Data |
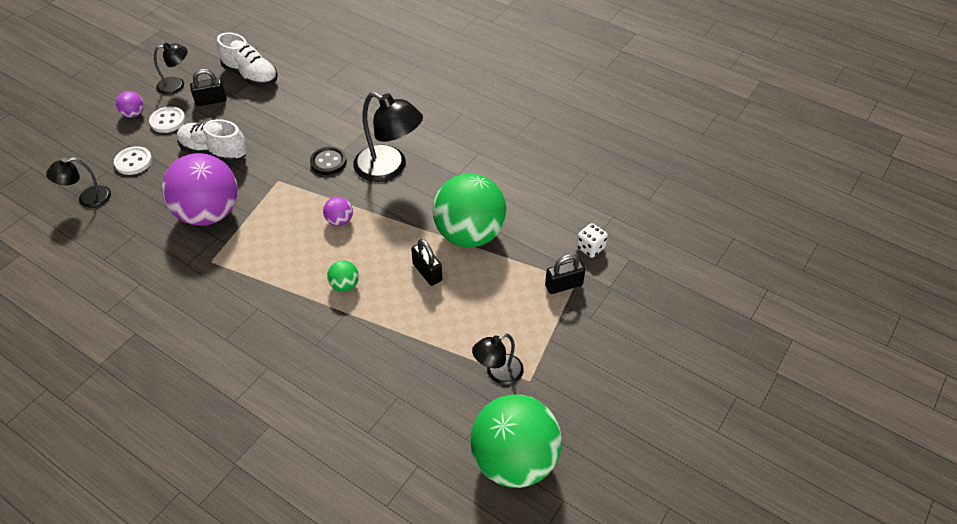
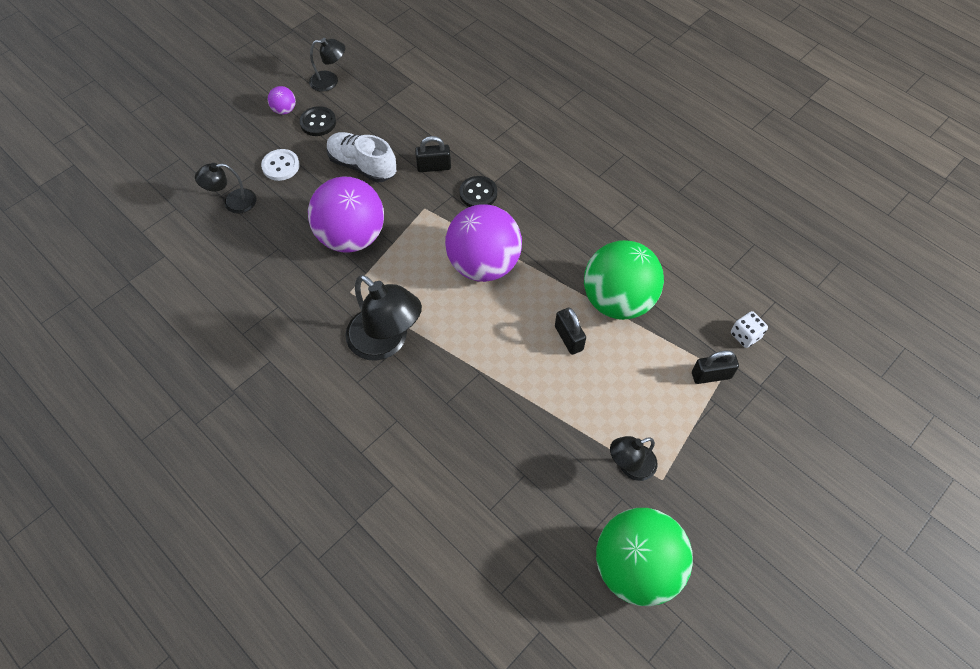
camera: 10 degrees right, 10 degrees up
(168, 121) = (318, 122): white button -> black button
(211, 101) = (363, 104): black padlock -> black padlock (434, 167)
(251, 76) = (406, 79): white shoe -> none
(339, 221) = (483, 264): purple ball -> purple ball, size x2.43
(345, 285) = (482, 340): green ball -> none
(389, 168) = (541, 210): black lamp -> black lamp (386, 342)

* * *

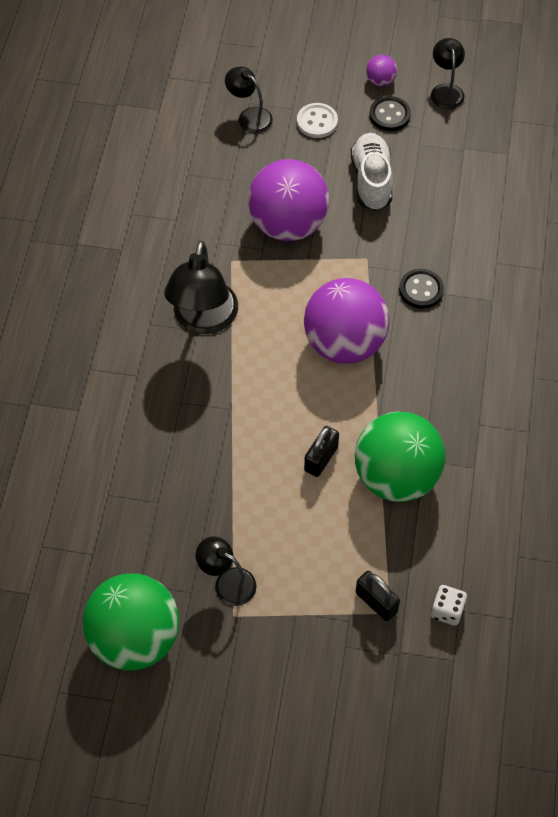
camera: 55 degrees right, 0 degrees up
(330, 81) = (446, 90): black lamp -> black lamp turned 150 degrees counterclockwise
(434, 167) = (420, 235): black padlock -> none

==

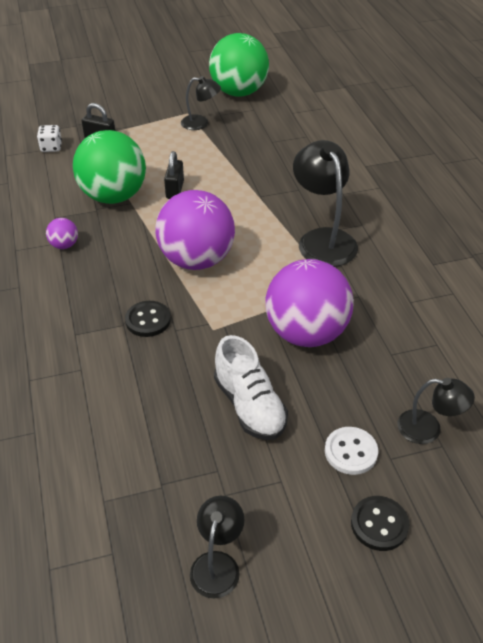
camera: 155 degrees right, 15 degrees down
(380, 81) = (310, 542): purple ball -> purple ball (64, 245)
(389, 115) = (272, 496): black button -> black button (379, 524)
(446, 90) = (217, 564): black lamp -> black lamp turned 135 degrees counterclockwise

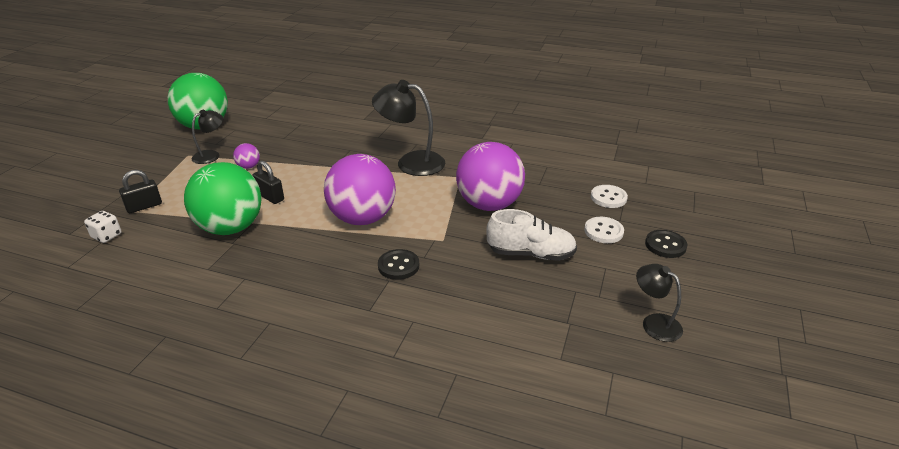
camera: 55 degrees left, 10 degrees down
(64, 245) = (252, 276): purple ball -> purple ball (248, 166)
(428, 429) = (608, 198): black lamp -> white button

Exercise goal | Every line of the listing that holds the word "right" should be counted. Please give that number only.

Exercise result | 3